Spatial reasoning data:
Segment Open

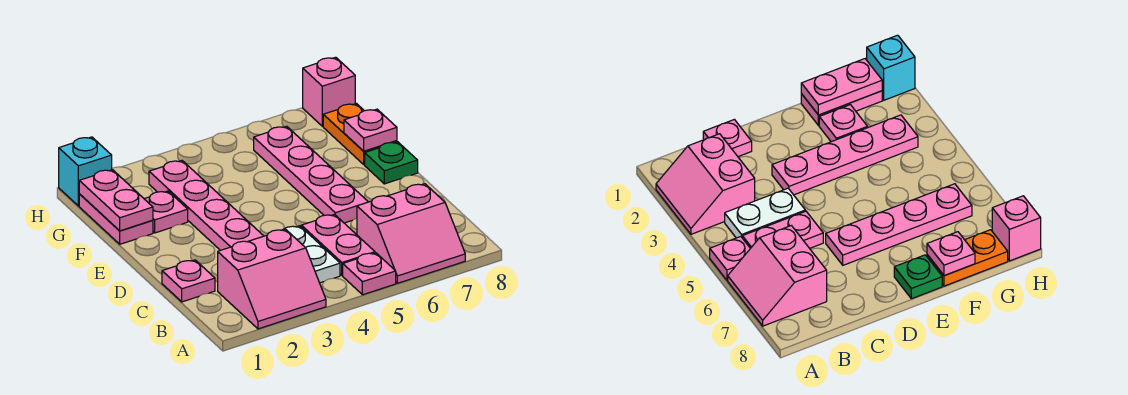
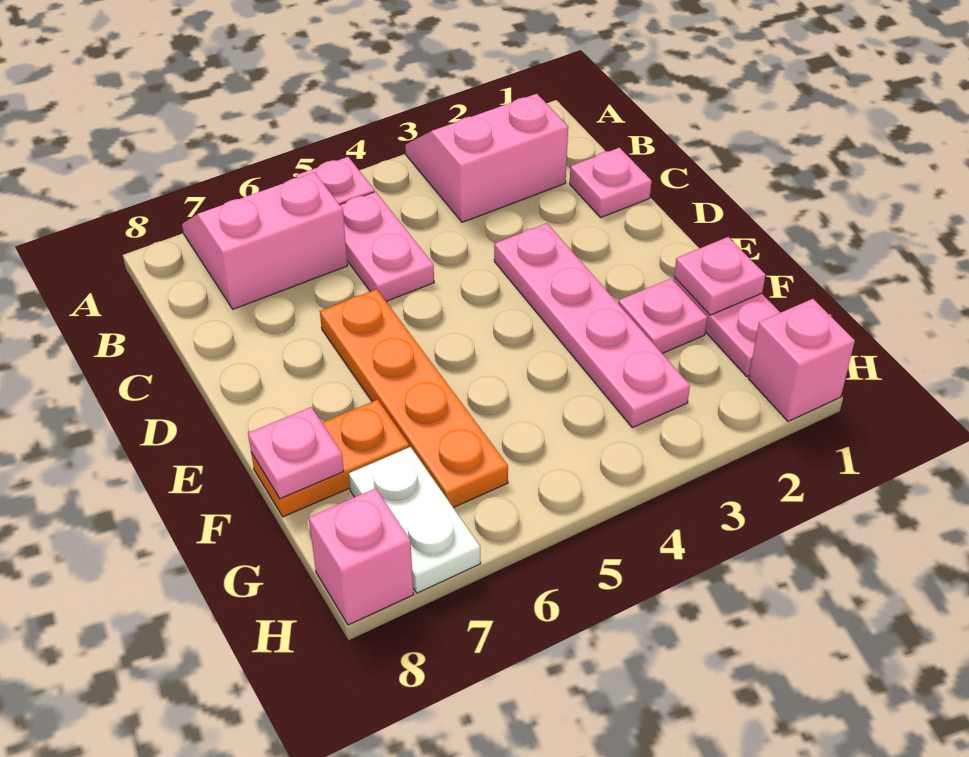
white plate B4:C4 level 1 -> white plate G7:H7 level 1
pink plate D6:G6 level 1 -> orange plate D6:G6 level 1
green plate E8 level 1 -> none
pink plate F1:G1 level 2 -> pink plate F1 level 2
orange plate F8:G8 level 1 -> orange plate F7:F8 level 1
cyan brick H1 level 1 -> pink brick H1 level 1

Segment Closed

*Requirement*: Return every entry word for word, minus the pictures.

*The answer*:
white plate B4:C4 level 1 -> white plate G7:H7 level 1
pink plate D6:G6 level 1 -> orange plate D6:G6 level 1
green plate E8 level 1 -> none
pink plate F1:G1 level 2 -> pink plate F1 level 2
orange plate F8:G8 level 1 -> orange plate F7:F8 level 1
cyan brick H1 level 1 -> pink brick H1 level 1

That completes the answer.